Search the listing below for the string "brown", then copy every line it appears in.

== == ==

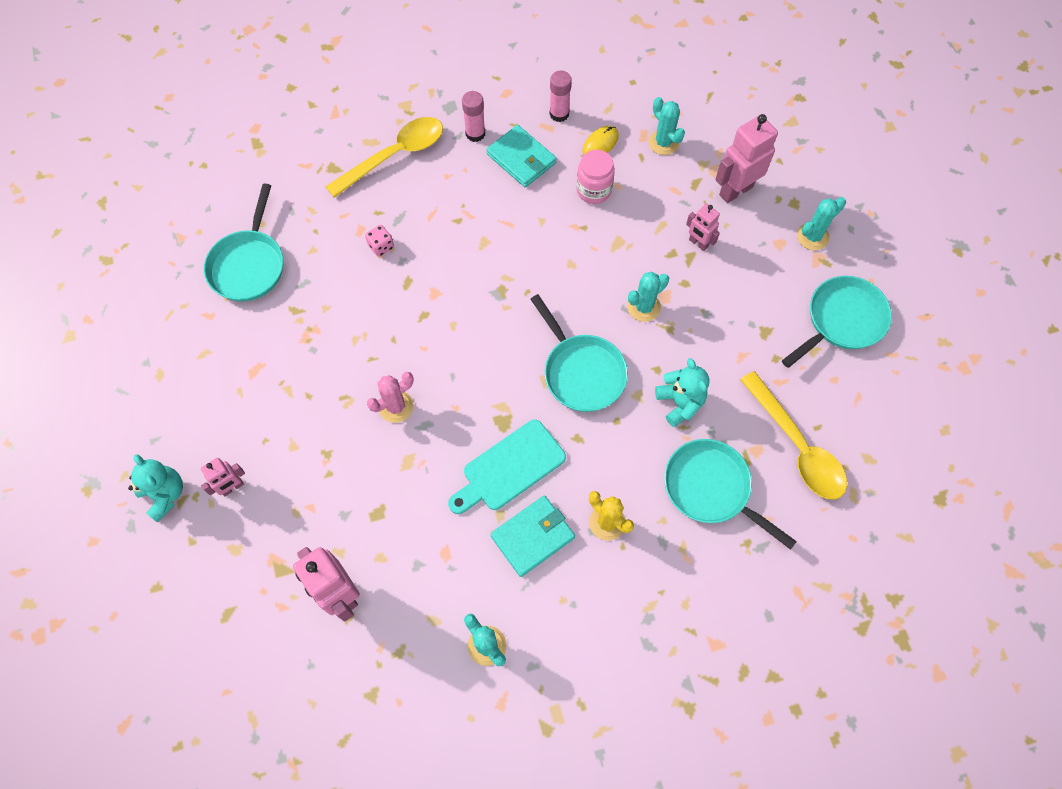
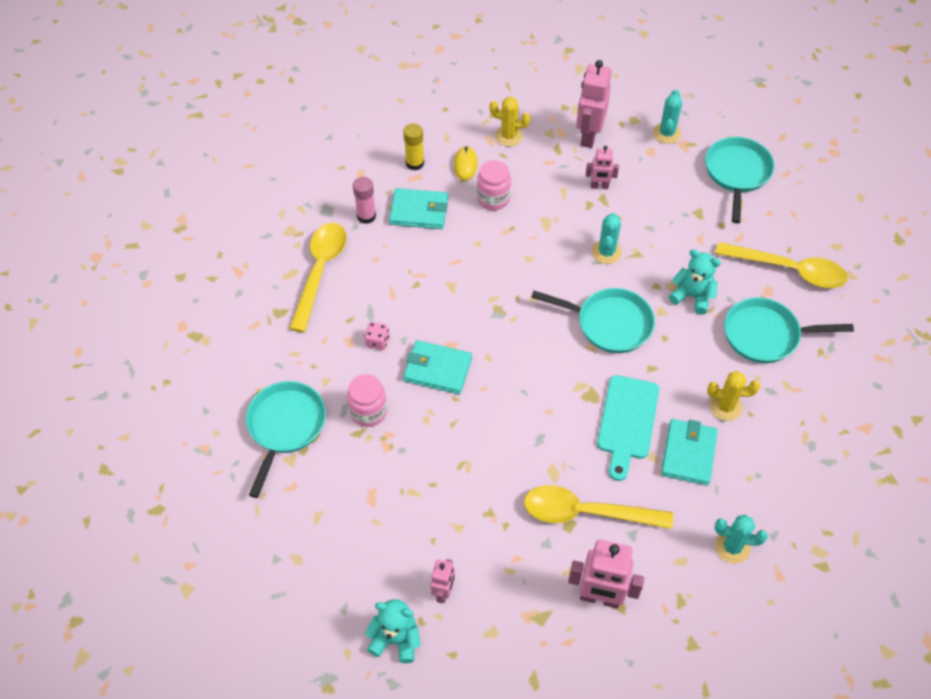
camera: 40 degrees left, 10 degrees down
turquoise pan [204,184,283,302] -> turquoise pan turned 135 degrees counterclockwise [246,381,326,498]
pink cactus [367,372,414,423] -> none
pink glue stick [550,71,572,122] -> yellow glue stick [403,123,424,171]
turquoise cactus [648,97,685,155] -> yellow cactus [490,97,530,146]
none -> pink jar [347,374,387,427]
none -> turquoise wallet [403,340,472,394]
none -> yellow spoon [524,485,673,529]

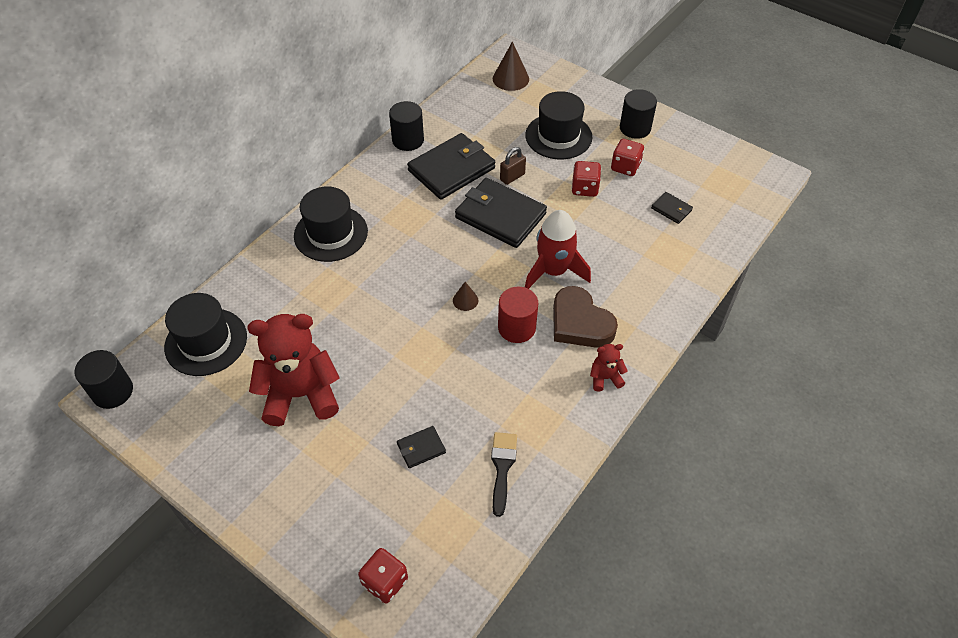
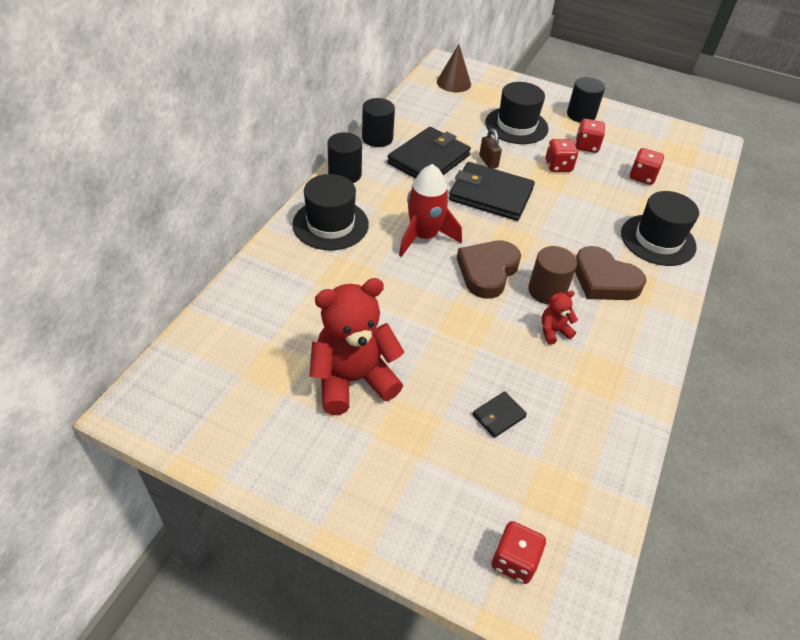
camera: 15 degrees left, 5 degrees down
black cylinder [74,350,133,409] -> black cylinder moved to [328,132,362,183]
black hat [164,293,247,376] -> black hat moved to [621,191,699,266]
brown cone [453,282,478,311] -> brown heart [457,241,521,299]
black brush [491,432,517,517] -> none
red cylinder [498,287,538,343] -> brown cylinder [528,246,577,305]
brown padlock [500,147,526,185] -> brown padlock turned 60 degrees counterclockwise [479,128,502,169]
red rocket [525,210,591,289] -> red rocket moved to [399,164,462,257]
red teddy bear [590,344,628,392] -> red teddy bear moved to [542,291,578,345]
black wallet [651,192,693,224] -> red dice [630,148,664,185]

== == ==

* [Solution to this task]
brown cone [453,282,478,311] -> brown heart [457,241,521,299]
red cylinder [498,287,538,343] -> brown cylinder [528,246,577,305]
brown padlock [500,147,526,185] -> brown padlock turned 60 degrees counterclockwise [479,128,502,169]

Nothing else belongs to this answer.